** Input material follows **
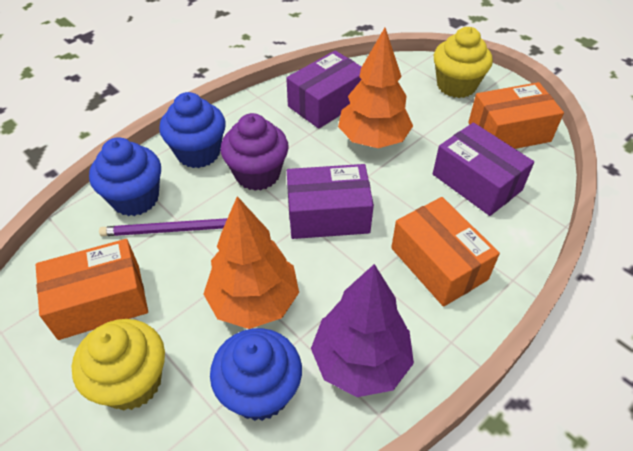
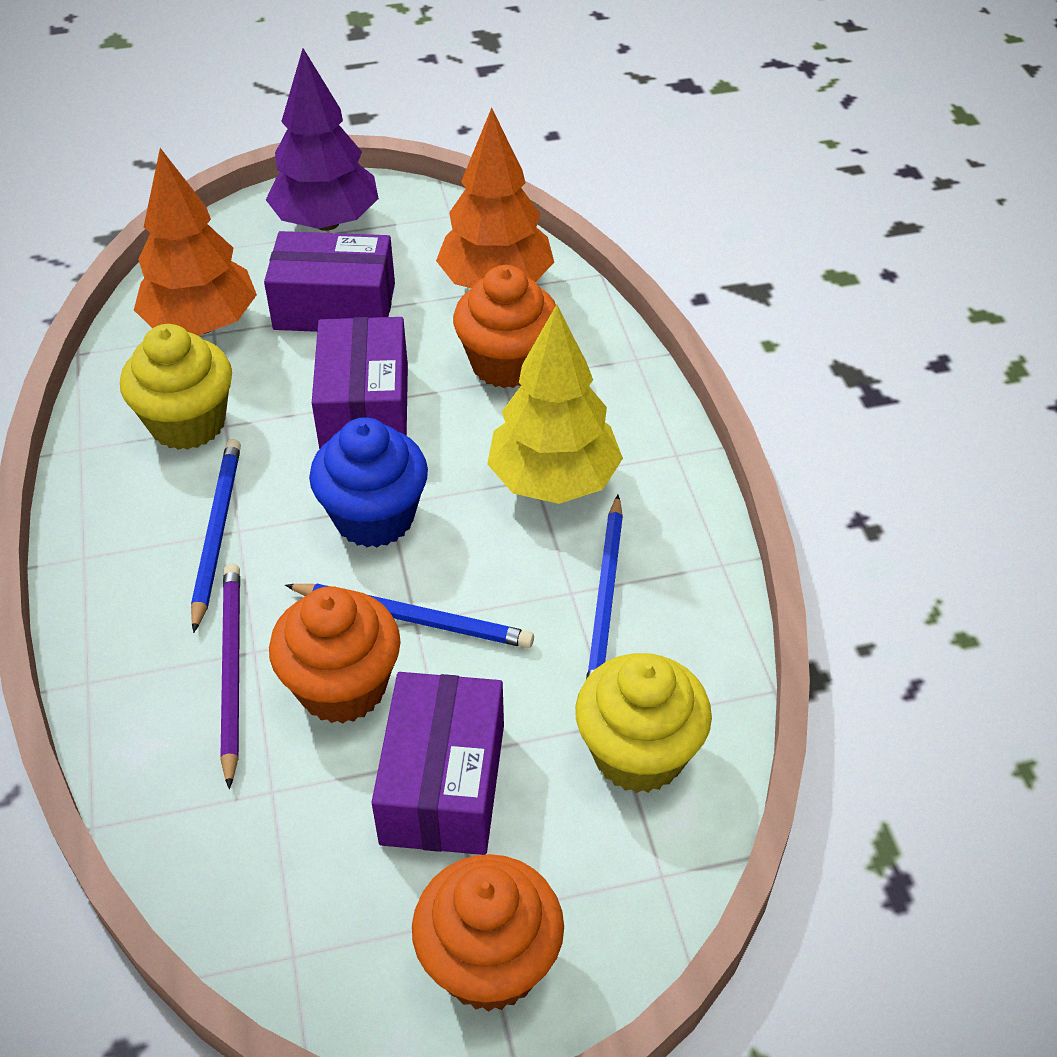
blue cupcake: 3 -> 1
blue pencil: 0 -> 3
orange box: 3 -> 0
orange cupcake: 0 -> 3
purple cupcake: 1 -> 0
yellow tree: 0 -> 1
** End of Input material **
### Requirement
Look through the entries for lines containing the word "cupcake" and return each one.

### Output
blue cupcake: 3 -> 1
orange cupcake: 0 -> 3
purple cupcake: 1 -> 0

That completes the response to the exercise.